(EXERCISE INPUT begins)

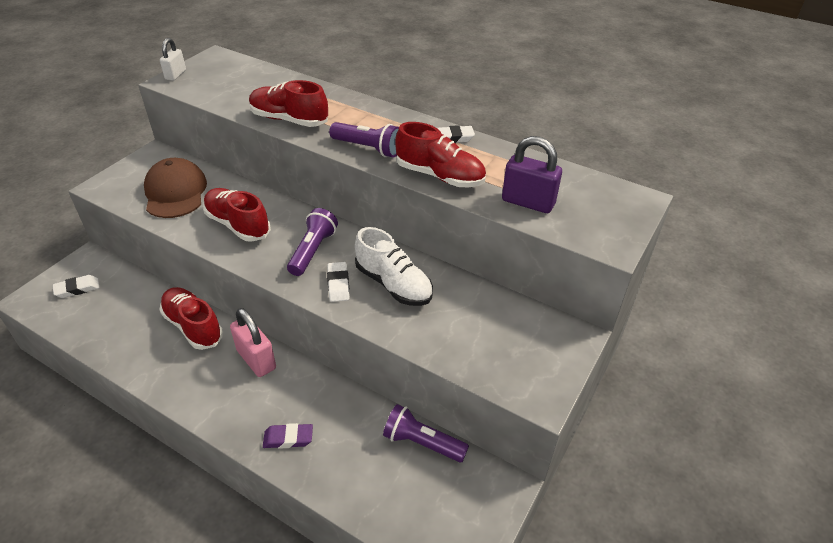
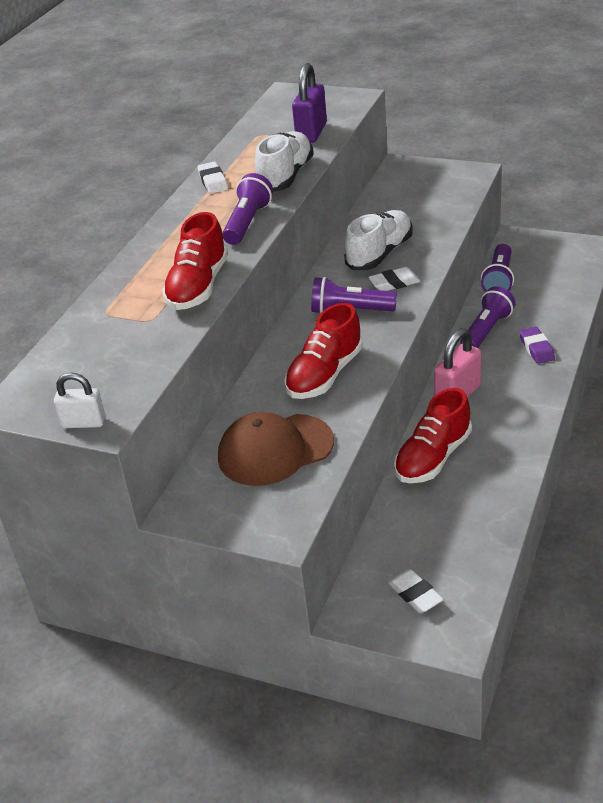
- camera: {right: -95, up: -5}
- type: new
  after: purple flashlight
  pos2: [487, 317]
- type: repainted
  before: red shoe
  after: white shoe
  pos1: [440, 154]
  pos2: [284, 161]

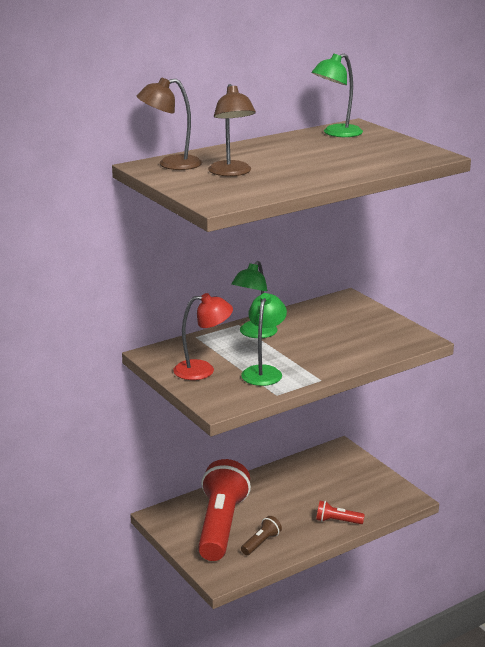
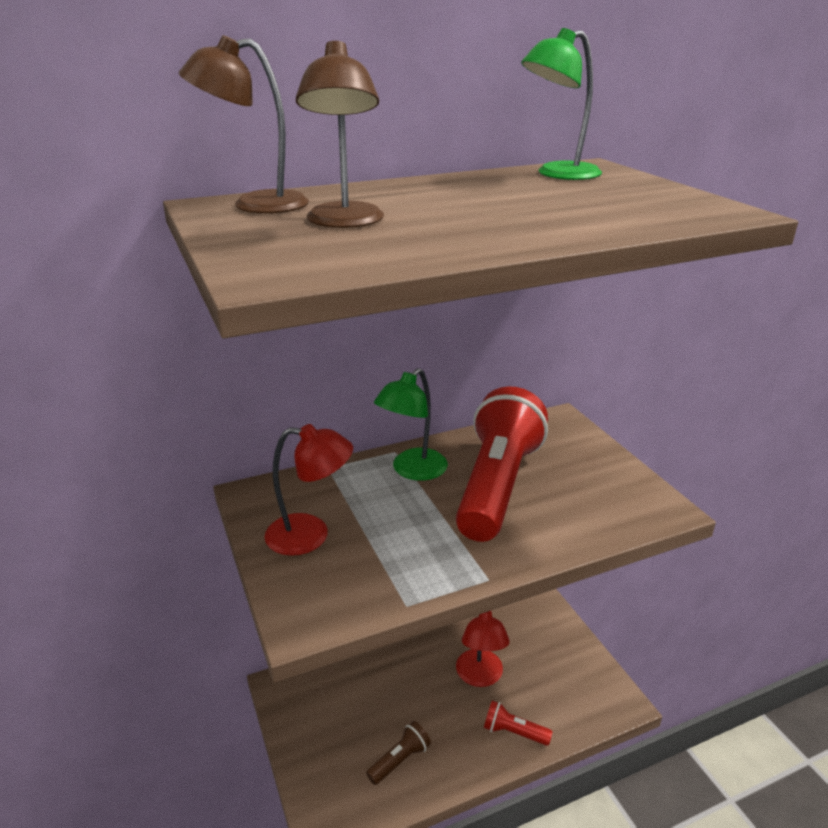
- camera: {right: 10, up: 5}
- type: gone
  before: green lamp
  pos1: [264, 339]
- type: new
  after: red lamp
  pos2: [483, 649]
- type: shifted
  before: red flashlight
  pos1: [224, 510]
  pos2: [502, 464]

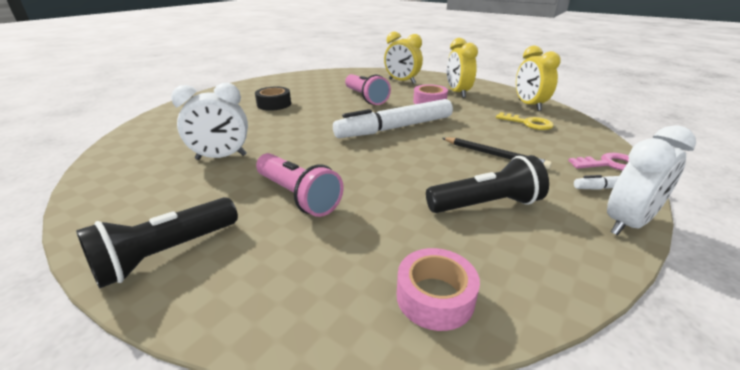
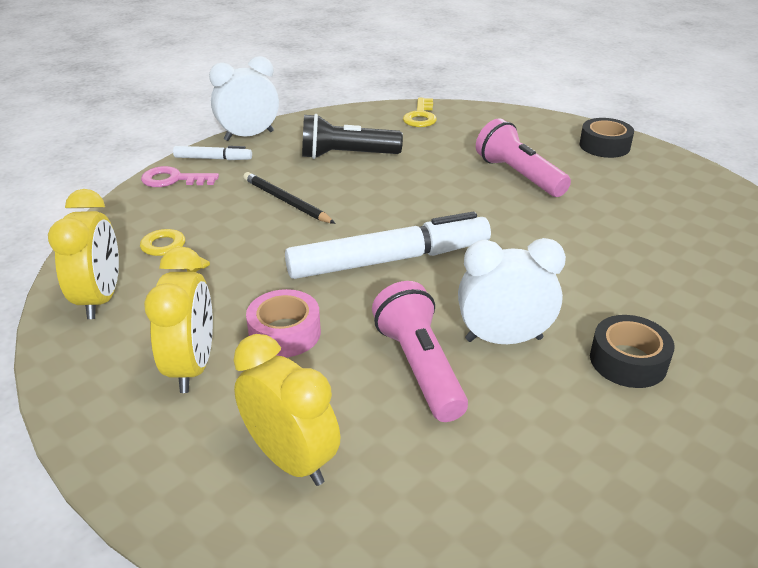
- camera: {right: -170, up: 5}
- type: shifted
  before: white clock
  pos1: [209, 121]
  pos2: [512, 291]
- type: swapped
  before: black flashlight
  after: black tape
  pos1: [157, 242]
  pos2: [607, 138]
- type: swapped
  before: pink tape
  after: yellow key
  pos1: [438, 289]
  pos2: [420, 112]

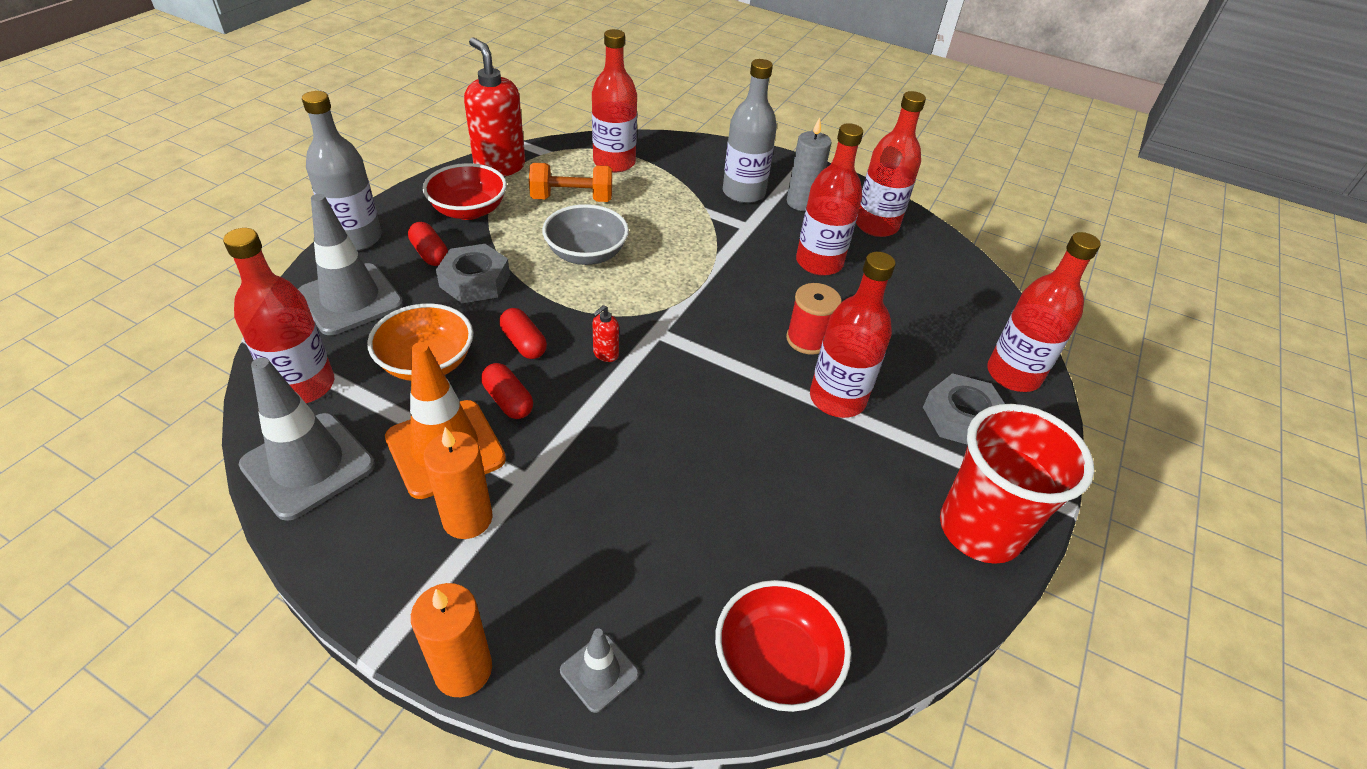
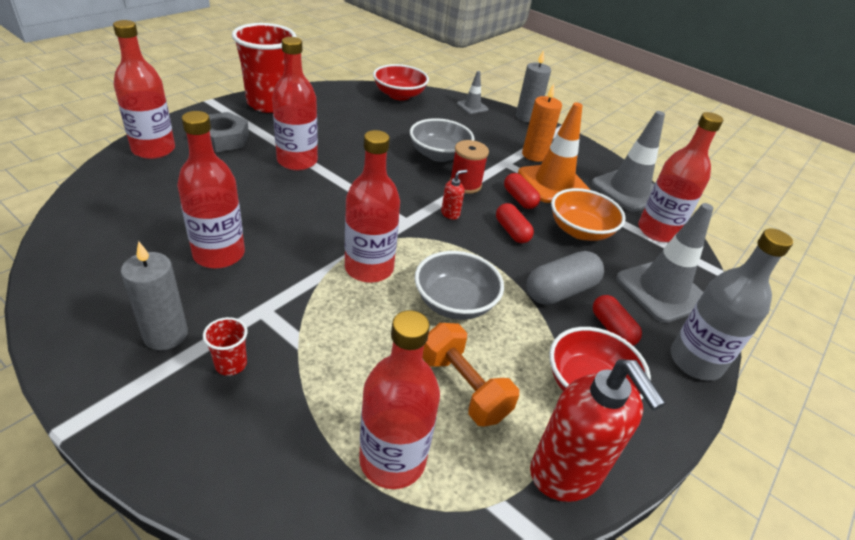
- camera: {right: -170, up: -5}
- type: new
  after: grey bowl
  pos2: [442, 140]
- type: shifted
  before: red spool
  pos1: [814, 319]
  pos2: [469, 167]
- type: shifted
  before: red bottle
  pos1: [891, 164]
  pos2: [372, 206]
- type: swapped
  before: grey nut
  after: grey capsule
  pos1: [473, 273]
  pos2: [565, 278]
- type: swapped
  before: grey bottle
  after: red cup
  pos1: [750, 131]
  pos2: [225, 346]
- type: repainted
  before: orange candle
  after: grey candle
  pos1: [451, 640]
  pos2: [533, 86]
- type: rotated
  before: orange dumbbell
  pos1: [570, 182]
  pos2: [471, 375]
  turn: 45

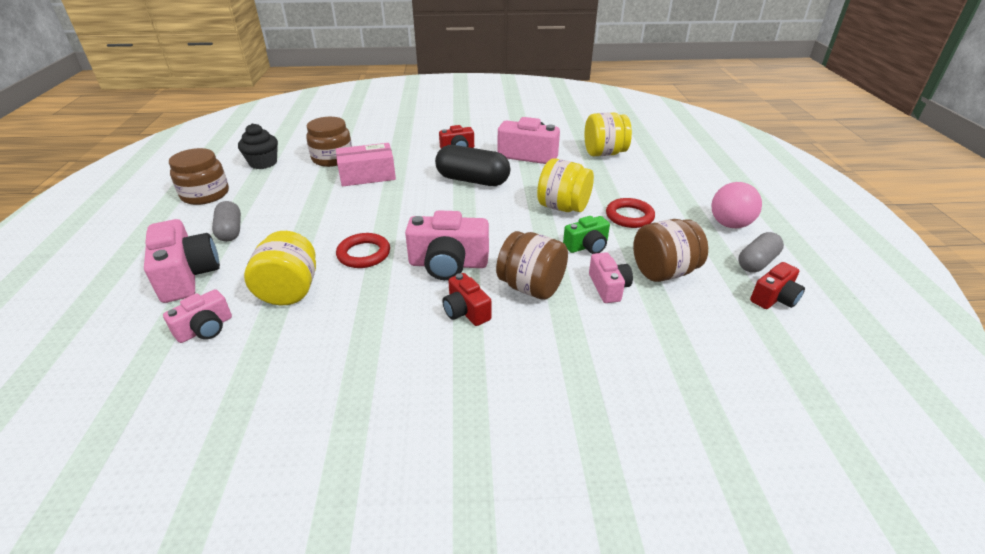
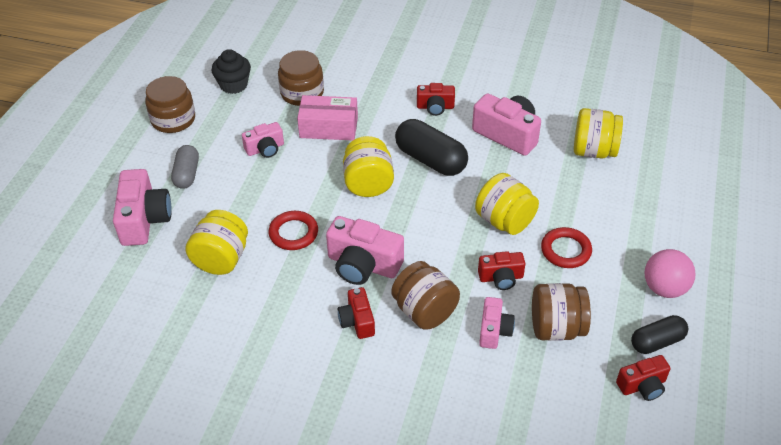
- camera: {right: 20, up: 10}
- type: new
  after: yellow jar
  pos2: [368, 166]
- type: shifted
  before: pink camera
  pos1: [197, 316]
  pos2: [263, 140]
- type: repainted
  before: green camera
  after: red camera
  pos1: [586, 235]
  pos2: [502, 270]
- type: repainted
  before: grey capsule
  after: black capsule
  pos1: [761, 252]
  pos2: [659, 334]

(EXERCISE INPUT ends)

* INSTRUCTIONS TO FOLLOW
Where a line of the records holds the word "orange", copy that line.

* EXERCISE ANSWER
  before: orange candle
  before: orange dumbbell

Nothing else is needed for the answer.